Dataset items
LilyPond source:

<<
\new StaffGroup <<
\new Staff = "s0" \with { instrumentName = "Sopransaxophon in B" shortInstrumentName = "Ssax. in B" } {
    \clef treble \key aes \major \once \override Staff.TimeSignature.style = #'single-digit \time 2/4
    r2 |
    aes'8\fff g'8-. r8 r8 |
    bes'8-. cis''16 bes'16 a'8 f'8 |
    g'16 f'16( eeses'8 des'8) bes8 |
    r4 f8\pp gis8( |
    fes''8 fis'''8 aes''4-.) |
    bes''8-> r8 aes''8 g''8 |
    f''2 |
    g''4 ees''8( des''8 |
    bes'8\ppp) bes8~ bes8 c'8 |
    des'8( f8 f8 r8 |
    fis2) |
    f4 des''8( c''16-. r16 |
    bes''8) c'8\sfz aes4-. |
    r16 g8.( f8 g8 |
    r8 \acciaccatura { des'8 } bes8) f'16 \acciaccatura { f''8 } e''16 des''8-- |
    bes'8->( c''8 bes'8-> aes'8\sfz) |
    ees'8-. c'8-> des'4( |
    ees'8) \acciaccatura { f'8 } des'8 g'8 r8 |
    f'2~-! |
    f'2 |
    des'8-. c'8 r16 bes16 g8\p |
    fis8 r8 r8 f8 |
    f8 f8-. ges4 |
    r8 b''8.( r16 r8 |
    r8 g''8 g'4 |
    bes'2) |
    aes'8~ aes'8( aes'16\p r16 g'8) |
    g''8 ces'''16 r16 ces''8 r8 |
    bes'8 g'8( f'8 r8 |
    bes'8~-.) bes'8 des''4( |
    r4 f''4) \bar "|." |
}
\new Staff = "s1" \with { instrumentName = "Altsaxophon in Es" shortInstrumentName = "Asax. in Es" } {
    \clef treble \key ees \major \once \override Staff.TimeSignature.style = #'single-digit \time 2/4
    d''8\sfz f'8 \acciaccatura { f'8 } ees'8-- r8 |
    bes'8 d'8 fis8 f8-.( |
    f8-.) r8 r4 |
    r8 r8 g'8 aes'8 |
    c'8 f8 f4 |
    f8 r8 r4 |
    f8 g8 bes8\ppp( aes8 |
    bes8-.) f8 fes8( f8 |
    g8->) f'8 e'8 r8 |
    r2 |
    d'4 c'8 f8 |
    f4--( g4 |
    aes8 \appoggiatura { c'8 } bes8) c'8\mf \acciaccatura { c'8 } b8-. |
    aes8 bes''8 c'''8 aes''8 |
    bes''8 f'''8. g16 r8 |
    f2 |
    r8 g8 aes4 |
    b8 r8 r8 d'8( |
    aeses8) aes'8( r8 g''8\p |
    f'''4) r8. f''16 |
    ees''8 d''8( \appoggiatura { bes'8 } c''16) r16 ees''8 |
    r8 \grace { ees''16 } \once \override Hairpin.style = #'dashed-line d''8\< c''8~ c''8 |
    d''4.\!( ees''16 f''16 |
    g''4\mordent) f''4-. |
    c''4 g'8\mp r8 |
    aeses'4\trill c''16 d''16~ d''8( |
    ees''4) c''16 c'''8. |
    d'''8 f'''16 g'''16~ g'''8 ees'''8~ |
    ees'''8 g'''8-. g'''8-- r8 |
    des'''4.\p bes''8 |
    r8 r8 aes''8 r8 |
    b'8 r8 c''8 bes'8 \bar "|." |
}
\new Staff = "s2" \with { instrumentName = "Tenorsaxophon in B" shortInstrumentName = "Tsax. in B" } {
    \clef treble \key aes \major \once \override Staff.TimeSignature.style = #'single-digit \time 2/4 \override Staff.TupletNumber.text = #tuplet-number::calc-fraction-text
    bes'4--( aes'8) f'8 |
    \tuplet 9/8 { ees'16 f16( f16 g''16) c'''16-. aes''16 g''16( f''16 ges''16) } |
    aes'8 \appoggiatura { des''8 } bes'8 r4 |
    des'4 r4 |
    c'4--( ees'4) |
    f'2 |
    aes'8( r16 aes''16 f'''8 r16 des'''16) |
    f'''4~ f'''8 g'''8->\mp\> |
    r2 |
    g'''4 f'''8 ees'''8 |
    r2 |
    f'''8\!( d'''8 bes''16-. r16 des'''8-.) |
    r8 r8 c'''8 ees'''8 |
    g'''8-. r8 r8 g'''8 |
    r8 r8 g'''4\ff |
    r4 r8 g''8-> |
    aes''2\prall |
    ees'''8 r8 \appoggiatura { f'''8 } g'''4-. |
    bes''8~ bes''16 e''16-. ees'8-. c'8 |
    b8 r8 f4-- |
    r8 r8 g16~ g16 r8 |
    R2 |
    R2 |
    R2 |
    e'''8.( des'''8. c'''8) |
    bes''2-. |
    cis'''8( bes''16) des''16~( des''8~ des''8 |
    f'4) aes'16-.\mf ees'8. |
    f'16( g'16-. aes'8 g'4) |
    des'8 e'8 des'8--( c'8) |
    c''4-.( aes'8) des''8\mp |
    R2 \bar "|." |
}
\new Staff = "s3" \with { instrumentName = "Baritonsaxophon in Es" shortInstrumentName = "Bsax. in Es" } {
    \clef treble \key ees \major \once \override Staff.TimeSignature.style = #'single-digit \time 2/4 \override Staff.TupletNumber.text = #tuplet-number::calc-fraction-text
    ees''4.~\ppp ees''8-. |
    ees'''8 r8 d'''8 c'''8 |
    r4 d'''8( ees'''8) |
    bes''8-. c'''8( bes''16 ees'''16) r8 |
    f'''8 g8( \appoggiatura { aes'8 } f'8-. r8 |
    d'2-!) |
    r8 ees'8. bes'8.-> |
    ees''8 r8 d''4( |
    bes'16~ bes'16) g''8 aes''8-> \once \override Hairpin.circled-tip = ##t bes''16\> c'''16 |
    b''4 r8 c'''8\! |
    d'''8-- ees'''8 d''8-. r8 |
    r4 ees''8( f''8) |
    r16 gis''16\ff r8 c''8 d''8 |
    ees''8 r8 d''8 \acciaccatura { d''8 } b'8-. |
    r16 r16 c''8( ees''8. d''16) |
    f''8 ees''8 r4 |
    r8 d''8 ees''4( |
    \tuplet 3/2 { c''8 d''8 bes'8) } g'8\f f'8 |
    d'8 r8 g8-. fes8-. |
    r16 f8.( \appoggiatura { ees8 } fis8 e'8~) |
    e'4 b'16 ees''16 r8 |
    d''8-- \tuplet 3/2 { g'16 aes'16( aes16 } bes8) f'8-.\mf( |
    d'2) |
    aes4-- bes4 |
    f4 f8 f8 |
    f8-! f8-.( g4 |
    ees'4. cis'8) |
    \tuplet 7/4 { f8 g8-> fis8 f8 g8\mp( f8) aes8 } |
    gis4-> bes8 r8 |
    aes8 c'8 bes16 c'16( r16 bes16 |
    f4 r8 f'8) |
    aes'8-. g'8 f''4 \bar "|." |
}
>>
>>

-- Work to complete --
Locate every line in the records above that contains the string "acciaccatura" and copy each one.

-- Finished exercise --
    r8 \acciaccatura { des'8 } bes8) f'16 \acciaccatura { f''8 } e''16 des''8-- |
    ees'8) \acciaccatura { f'8 } des'8 g'8 r8 |
    d''8\sfz f'8 \acciaccatura { f'8 } ees'8-- r8 |
    aes8 \appoggiatura { c'8 } bes8) c'8\mf \acciaccatura { c'8 } b8-. |
    ees''8 r8 d''8 \acciaccatura { d''8 } b'8-. |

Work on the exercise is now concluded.